Problem requirements: Give again, word for word, every line below from the one that has "turquoise hat: [372,313,436,377]" through the one that has "turquoise wallet: [173,362,227,408]", both included, and no others.

Input data:
Content starts
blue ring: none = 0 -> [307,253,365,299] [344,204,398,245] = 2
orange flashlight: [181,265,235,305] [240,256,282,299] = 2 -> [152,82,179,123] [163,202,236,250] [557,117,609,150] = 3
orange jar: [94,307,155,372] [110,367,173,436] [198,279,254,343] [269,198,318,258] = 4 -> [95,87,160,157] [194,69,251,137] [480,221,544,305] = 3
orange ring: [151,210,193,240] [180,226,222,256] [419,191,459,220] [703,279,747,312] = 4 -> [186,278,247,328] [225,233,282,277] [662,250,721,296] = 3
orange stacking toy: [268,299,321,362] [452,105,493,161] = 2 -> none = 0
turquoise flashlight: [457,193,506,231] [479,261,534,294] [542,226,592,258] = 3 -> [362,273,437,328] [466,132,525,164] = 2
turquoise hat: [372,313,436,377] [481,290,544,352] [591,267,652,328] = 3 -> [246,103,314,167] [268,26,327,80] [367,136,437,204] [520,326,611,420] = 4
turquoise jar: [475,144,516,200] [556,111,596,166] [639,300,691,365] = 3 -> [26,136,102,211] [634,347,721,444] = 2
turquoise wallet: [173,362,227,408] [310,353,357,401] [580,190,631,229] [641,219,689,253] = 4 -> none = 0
Content ends
Content starts
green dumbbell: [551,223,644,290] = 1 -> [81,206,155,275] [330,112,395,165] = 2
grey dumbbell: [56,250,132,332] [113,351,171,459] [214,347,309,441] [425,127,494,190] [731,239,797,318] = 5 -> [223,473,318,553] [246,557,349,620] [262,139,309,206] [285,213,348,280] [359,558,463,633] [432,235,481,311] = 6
Content ends
Content starts
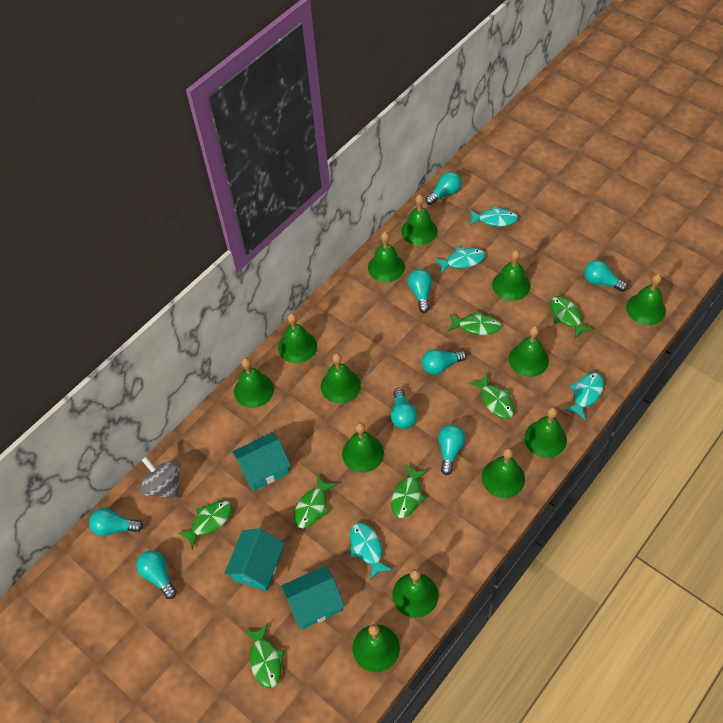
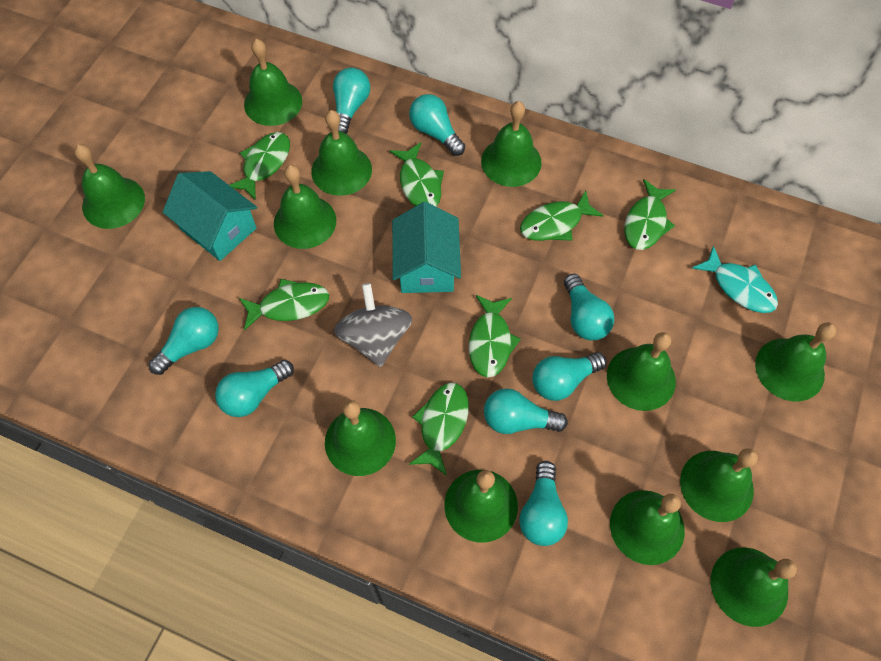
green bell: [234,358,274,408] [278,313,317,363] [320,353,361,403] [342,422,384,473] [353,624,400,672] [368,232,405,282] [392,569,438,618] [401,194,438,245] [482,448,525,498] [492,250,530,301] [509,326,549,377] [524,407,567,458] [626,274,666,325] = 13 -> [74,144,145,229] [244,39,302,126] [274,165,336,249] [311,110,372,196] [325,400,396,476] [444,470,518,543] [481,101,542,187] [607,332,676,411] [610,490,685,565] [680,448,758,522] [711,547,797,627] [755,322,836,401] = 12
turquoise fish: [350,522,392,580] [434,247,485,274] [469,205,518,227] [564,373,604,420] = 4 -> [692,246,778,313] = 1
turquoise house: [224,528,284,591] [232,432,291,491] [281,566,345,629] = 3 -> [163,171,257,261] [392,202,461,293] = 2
Content ends
Response:
turquoise hat: [372,313,436,377] [481,290,544,352] [591,267,652,328] = 3 -> [246,103,314,167] [268,26,327,80] [367,136,437,204] [520,326,611,420] = 4
turquoise jar: [475,144,516,200] [556,111,596,166] [639,300,691,365] = 3 -> [26,136,102,211] [634,347,721,444] = 2
turquoise wallet: [173,362,227,408] [310,353,357,401] [580,190,631,229] [641,219,689,253] = 4 -> none = 0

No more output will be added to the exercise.